* What you need to do
From the first line to the last, print the records exactly, leaving out the pictures.

* The records

--- --- ---

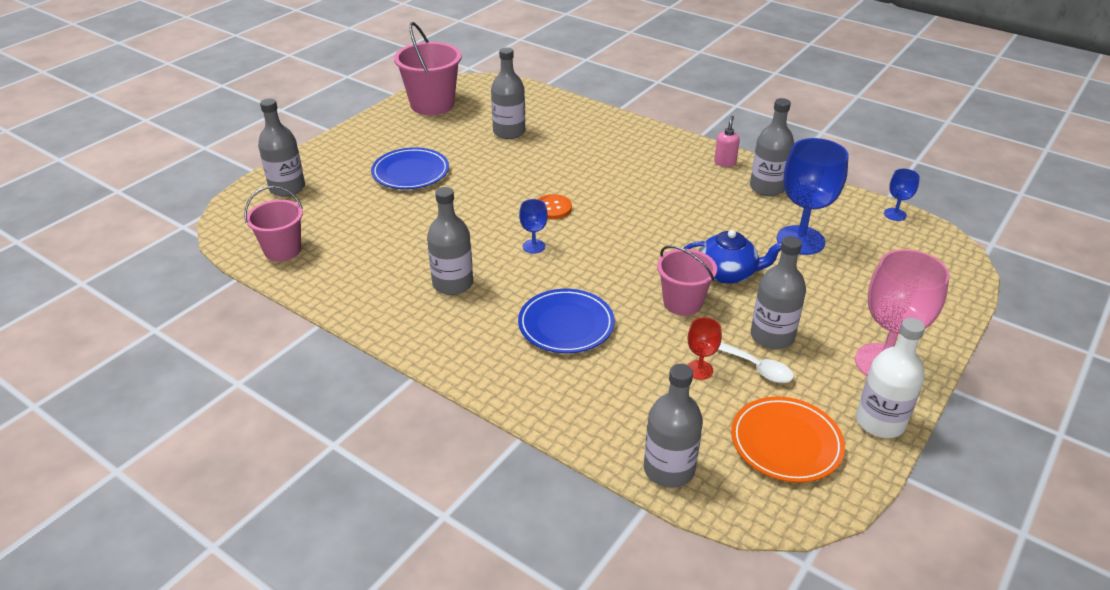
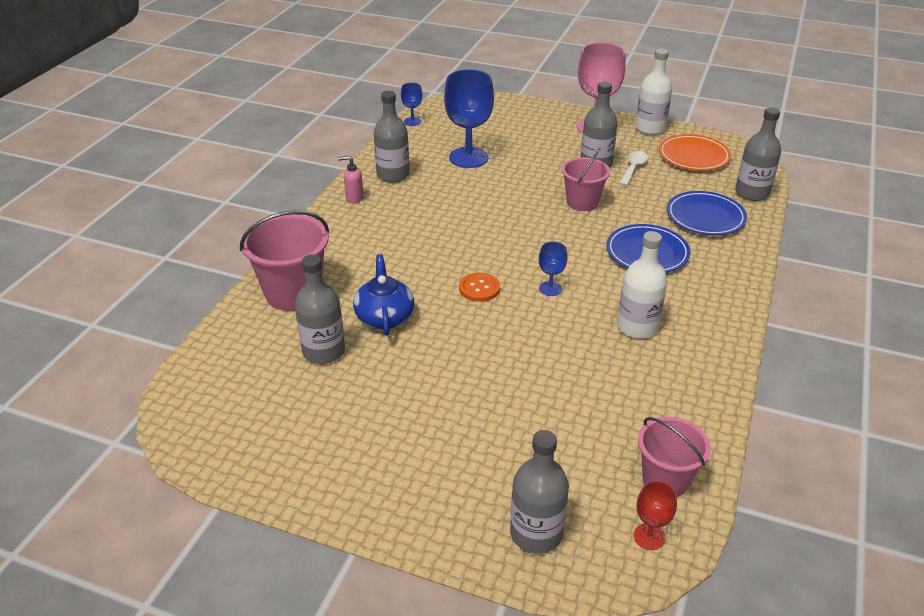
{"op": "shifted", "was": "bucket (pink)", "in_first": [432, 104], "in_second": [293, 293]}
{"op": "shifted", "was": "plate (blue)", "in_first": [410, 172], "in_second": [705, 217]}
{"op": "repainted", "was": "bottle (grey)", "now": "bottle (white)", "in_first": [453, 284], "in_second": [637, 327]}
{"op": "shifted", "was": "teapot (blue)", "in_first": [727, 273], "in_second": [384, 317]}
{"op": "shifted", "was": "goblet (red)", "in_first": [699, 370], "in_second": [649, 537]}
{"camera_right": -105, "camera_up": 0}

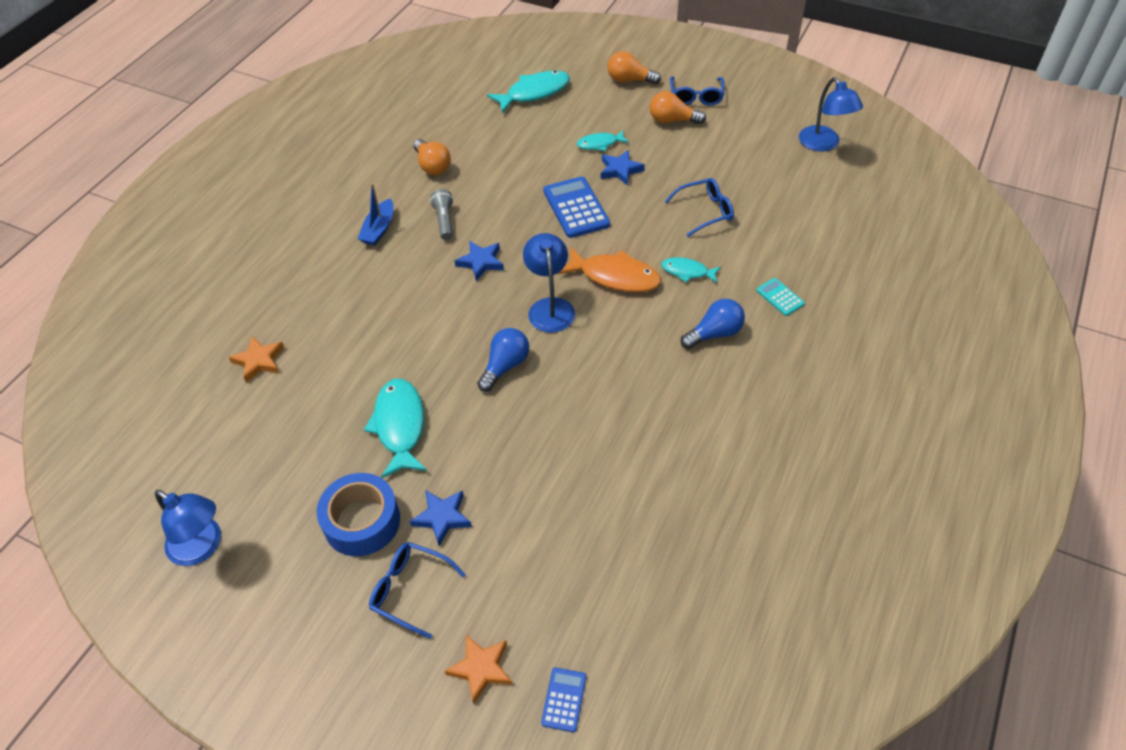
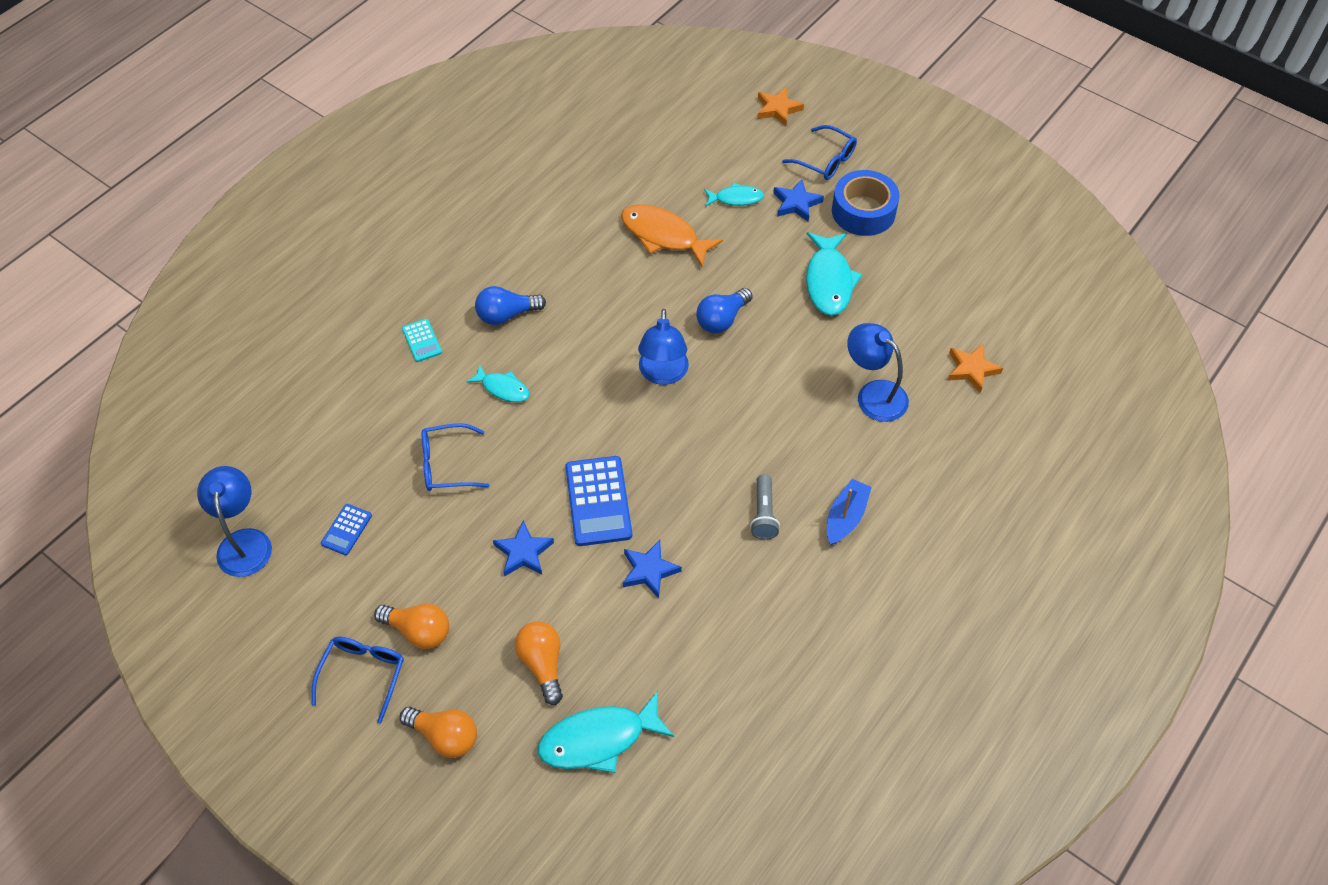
{"op": "shifted", "was": "fish (turquoise)", "in_first": [600, 144], "in_second": [736, 198]}
{"op": "shifted", "was": "light bulb (orange)", "in_first": [432, 166], "in_second": [542, 664]}
{"op": "shifted", "was": "star (blue)", "in_first": [481, 262], "in_second": [649, 571]}
{"op": "shifted", "was": "fish (orange)", "in_first": [615, 276], "in_second": [663, 236]}
{"op": "shifted", "was": "lamp (blue)", "in_first": [202, 547], "in_second": [873, 394]}
{"op": "shifted", "was": "calculator (blue)", "in_first": [564, 699], "in_second": [346, 530]}
{"camera_right": -170, "camera_up": 5}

--- --- ---

* Task solution
{"op": "shifted", "was": "bucket (pink)", "in_first": [432, 104], "in_second": [293, 293]}
{"op": "shifted", "was": "plate (blue)", "in_first": [410, 172], "in_second": [705, 217]}
{"op": "repainted", "was": "bottle (grey)", "now": "bottle (white)", "in_first": [453, 284], "in_second": [637, 327]}
{"op": "shifted", "was": "teapot (blue)", "in_first": [727, 273], "in_second": [384, 317]}
{"op": "shifted", "was": "goblet (red)", "in_first": [699, 370], "in_second": [649, 537]}
{"camera_right": -105, "camera_up": 0}

{"op": "shifted", "was": "fish (turquoise)", "in_first": [600, 144], "in_second": [736, 198]}
{"op": "shifted", "was": "light bulb (orange)", "in_first": [432, 166], "in_second": [542, 664]}
{"op": "shifted", "was": "star (blue)", "in_first": [481, 262], "in_second": [649, 571]}
{"op": "shifted", "was": "fish (orange)", "in_first": [615, 276], "in_second": [663, 236]}
{"op": "shifted", "was": "lamp (blue)", "in_first": [202, 547], "in_second": [873, 394]}
{"op": "shifted", "was": "calculator (blue)", "in_first": [564, 699], "in_second": [346, 530]}
{"camera_right": -170, "camera_up": 5}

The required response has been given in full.